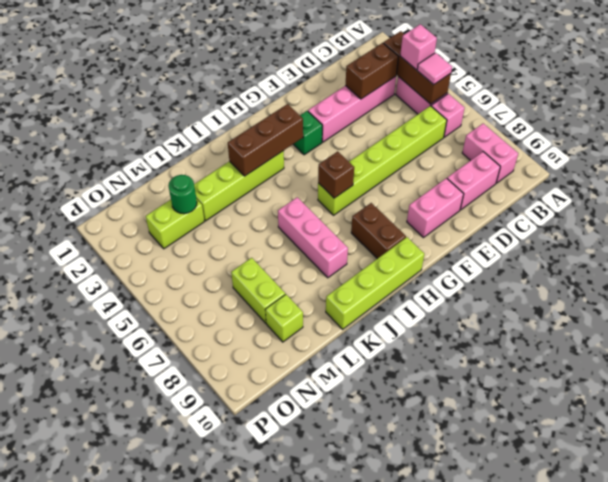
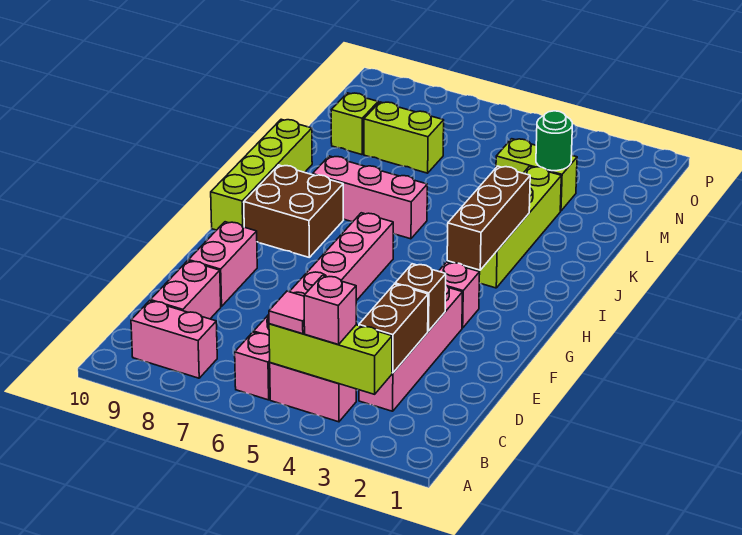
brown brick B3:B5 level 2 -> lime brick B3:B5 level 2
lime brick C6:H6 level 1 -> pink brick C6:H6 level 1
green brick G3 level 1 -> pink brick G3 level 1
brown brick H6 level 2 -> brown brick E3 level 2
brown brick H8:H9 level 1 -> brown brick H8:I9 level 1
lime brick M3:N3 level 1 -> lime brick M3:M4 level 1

☆ ☆ ☆ ☆ ☆

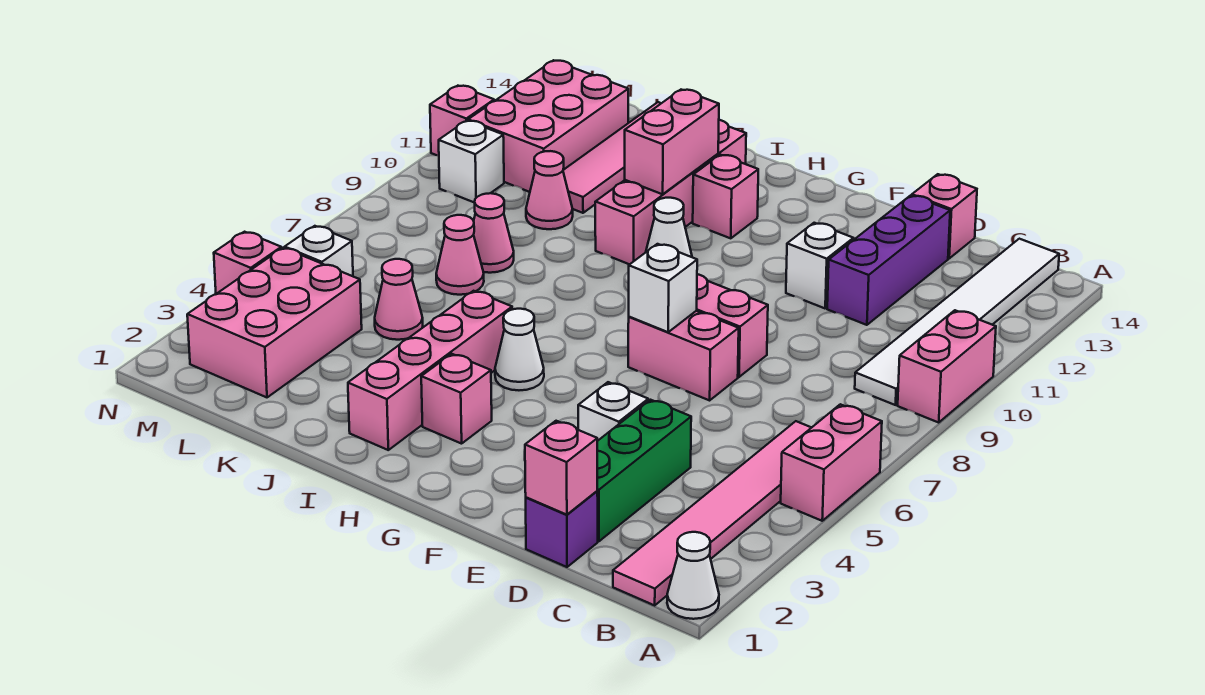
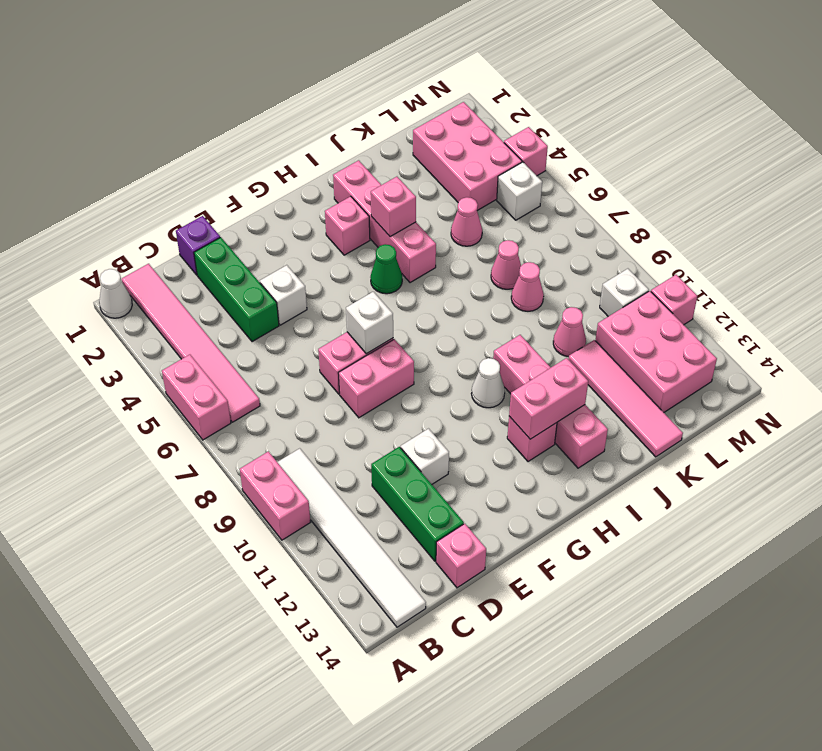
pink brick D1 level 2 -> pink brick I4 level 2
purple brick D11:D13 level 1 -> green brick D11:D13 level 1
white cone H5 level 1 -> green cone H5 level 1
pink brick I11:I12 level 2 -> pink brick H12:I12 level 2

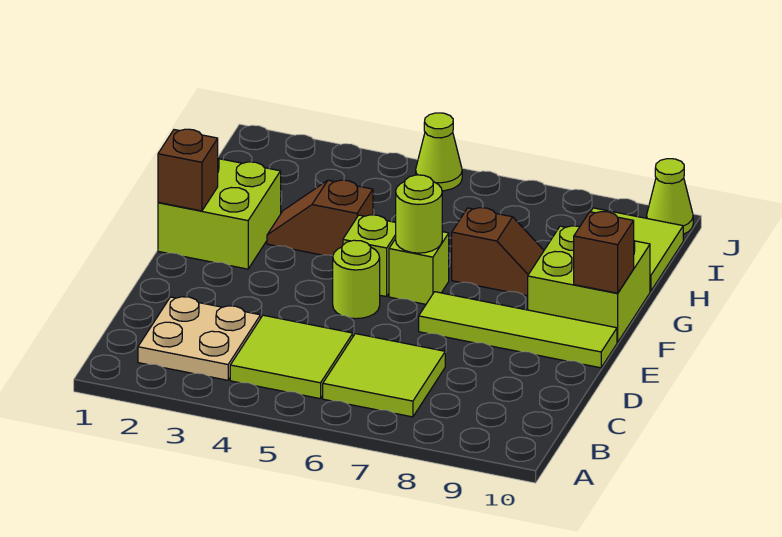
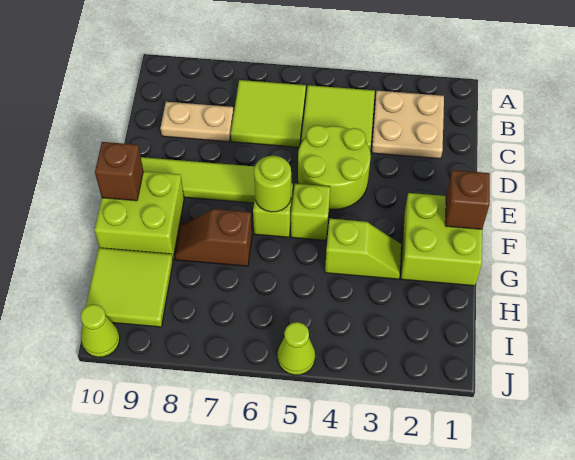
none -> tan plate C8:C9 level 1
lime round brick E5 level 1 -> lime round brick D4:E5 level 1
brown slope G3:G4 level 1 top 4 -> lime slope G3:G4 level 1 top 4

☆ ☆ ☆ ☆ ☆

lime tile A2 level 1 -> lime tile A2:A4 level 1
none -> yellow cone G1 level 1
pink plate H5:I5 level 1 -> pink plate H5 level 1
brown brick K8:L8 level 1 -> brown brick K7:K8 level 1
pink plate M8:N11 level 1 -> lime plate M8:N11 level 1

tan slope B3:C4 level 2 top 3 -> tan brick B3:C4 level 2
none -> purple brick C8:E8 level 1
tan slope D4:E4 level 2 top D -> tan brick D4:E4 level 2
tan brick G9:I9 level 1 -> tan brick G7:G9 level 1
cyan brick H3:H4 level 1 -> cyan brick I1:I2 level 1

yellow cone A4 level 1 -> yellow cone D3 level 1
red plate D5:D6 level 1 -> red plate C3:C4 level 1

☆ ☆ ☆ ☆ ☆

What is expected:
As listed above, the lines from the line with "brown brick H6" to the line with "lime brick M3:N3" are to be echoed exactly, with both ends included and nothing added.

Exercise solution:
brown brick H6 level 2 -> brown brick E3 level 2
brown brick H8:H9 level 1 -> brown brick H8:I9 level 1
lime brick M3:N3 level 1 -> lime brick M3:M4 level 1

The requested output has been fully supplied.